PROBLEM DETAILS: Repeat the entries exactly, keeping every line as it is.

GIVEN RECORDS:

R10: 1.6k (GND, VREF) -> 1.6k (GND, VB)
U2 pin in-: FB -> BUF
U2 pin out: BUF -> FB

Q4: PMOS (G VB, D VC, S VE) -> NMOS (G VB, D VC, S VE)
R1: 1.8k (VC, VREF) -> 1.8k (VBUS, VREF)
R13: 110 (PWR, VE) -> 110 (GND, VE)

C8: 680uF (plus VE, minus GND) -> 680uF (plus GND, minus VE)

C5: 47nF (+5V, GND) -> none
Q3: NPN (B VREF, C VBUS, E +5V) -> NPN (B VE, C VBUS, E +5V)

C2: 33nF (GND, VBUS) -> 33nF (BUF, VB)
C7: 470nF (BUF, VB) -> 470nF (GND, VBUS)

RESPONSE TO THE EXERCISE:
R10: 1.6k (GND, VREF) -> 1.6k (GND, VB)
U2 pin in-: FB -> BUF
U2 pin out: BUF -> FB

Q4: PMOS (G VB, D VC, S VE) -> NMOS (G VB, D VC, S VE)
R1: 1.8k (VC, VREF) -> 1.8k (VBUS, VREF)
R13: 110 (PWR, VE) -> 110 (GND, VE)

C8: 680uF (plus VE, minus GND) -> 680uF (plus GND, minus VE)

C5: 47nF (+5V, GND) -> none
Q3: NPN (B VREF, C VBUS, E +5V) -> NPN (B VE, C VBUS, E +5V)

C2: 33nF (GND, VBUS) -> 33nF (BUF, VB)
C7: 470nF (BUF, VB) -> 470nF (GND, VBUS)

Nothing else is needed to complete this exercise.